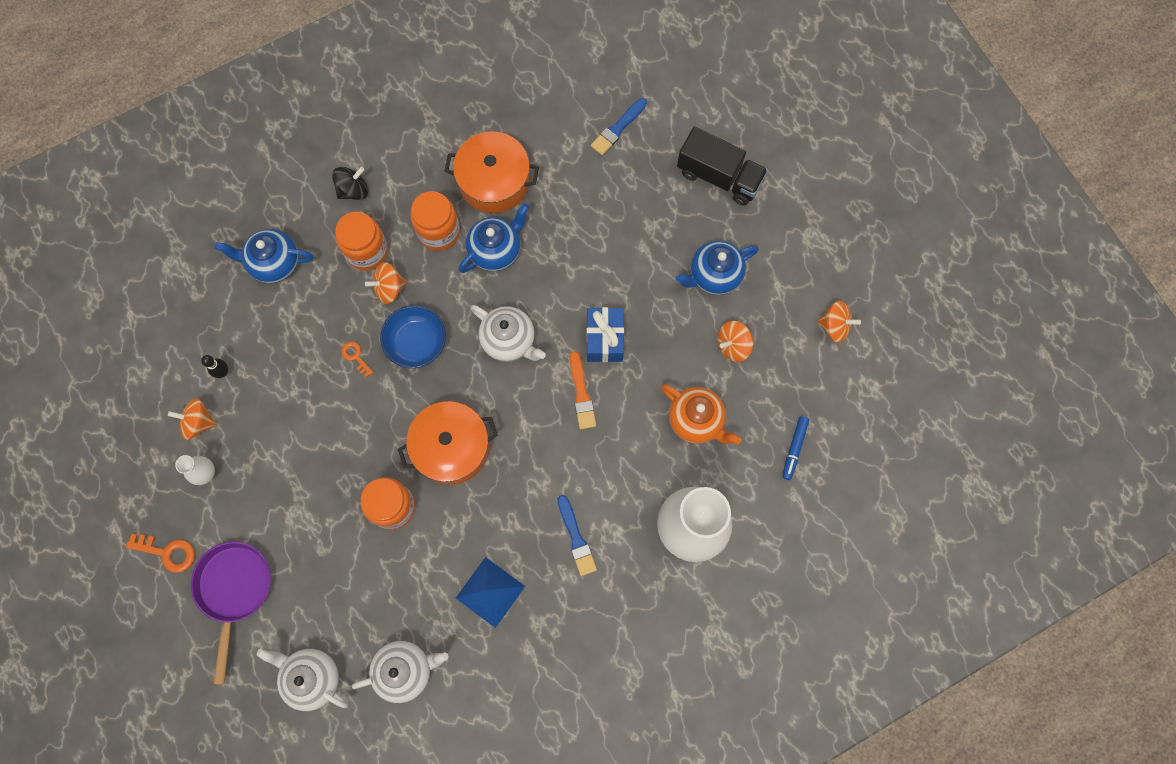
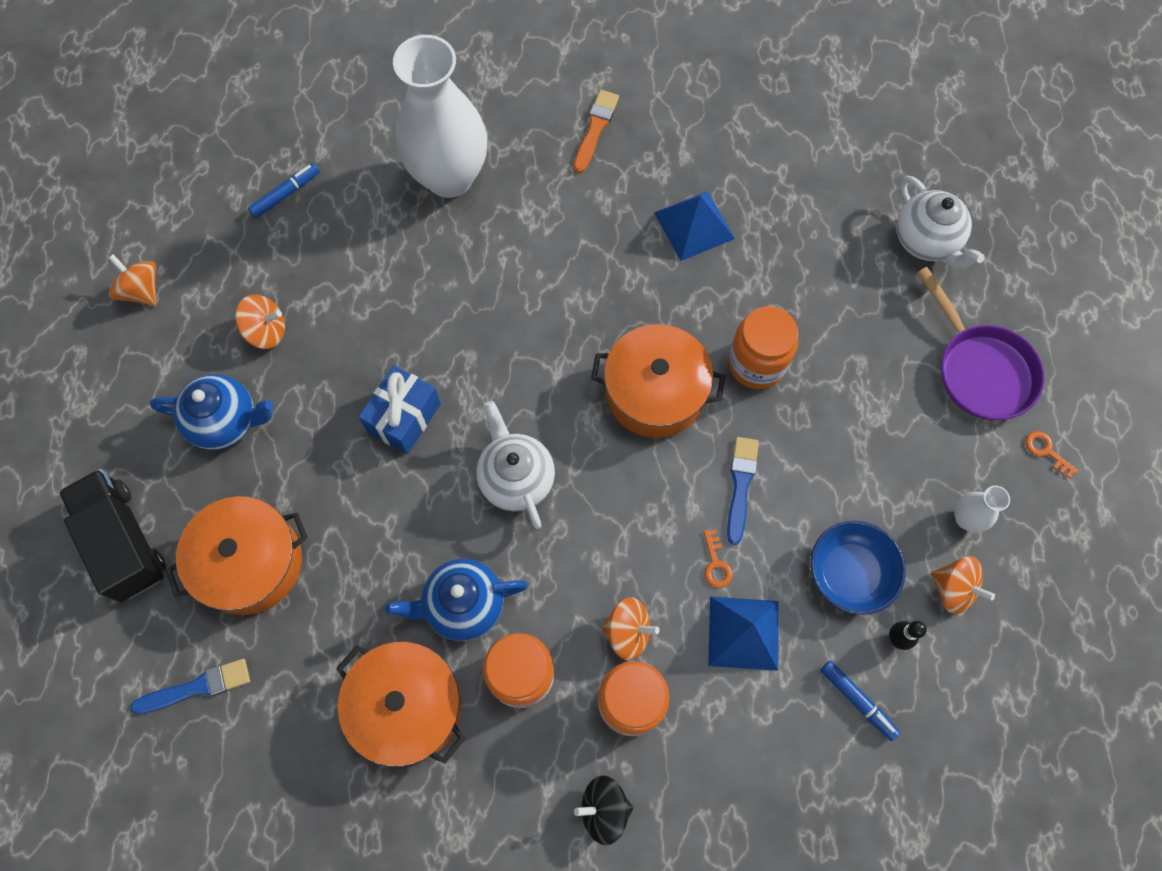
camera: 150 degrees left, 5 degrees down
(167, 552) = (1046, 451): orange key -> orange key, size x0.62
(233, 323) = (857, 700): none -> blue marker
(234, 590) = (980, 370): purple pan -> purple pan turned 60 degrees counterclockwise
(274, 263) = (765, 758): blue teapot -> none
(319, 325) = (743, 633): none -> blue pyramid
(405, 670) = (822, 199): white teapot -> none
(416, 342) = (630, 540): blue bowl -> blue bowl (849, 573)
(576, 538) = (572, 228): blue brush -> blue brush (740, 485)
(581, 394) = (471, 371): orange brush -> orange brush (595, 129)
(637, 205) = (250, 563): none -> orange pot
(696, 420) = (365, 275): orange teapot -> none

== == ==

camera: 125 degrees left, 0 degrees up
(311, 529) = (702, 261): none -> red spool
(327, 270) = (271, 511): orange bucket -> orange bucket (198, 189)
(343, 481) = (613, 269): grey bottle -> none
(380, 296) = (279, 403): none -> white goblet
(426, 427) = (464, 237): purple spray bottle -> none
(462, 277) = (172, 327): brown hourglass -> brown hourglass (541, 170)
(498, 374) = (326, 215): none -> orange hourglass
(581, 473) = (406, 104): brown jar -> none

== == ==

_What to produce:_ An exact, complete copy of the lines above from the one with "(405, 670) = (822, 199): white teapot -> none" through the one with "(696, 420) = (365, 275): orange" is the whole answer.

_Result for this exercise:_
(405, 670) = (822, 199): white teapot -> none
(416, 342) = (630, 540): blue bowl -> blue bowl (849, 573)
(576, 538) = (572, 228): blue brush -> blue brush (740, 485)
(581, 394) = (471, 371): orange brush -> orange brush (595, 129)
(637, 205) = (250, 563): none -> orange pot
(696, 420) = (365, 275): orange teapot -> none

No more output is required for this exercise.